*Task statement*. Each line of the records below that includes "degrees" adds one to the count; state the final count by itself.

*Excerpted records*.
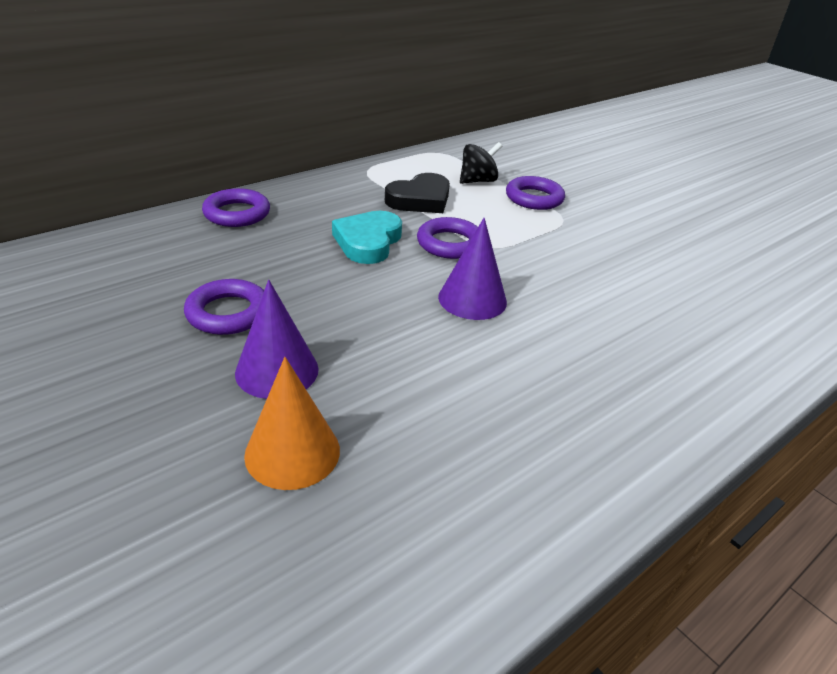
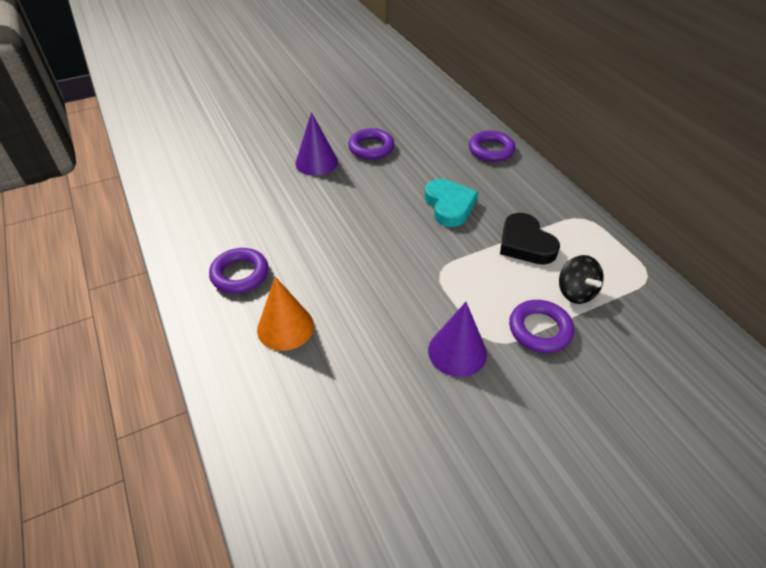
camera: 105 degrees right, 10 degrees up
(292, 452) = (258, 165): orange cone -> orange cone (285, 327)
(368, 242) = (449, 206): turquoise heart -> turquoise heart turned 45 degrees clockwise
(450, 244) = (445, 248): purple ring -> purple ring (240, 274)
(472, 299) = (365, 246): purple cone -> purple cone (457, 352)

*Answer space*. 2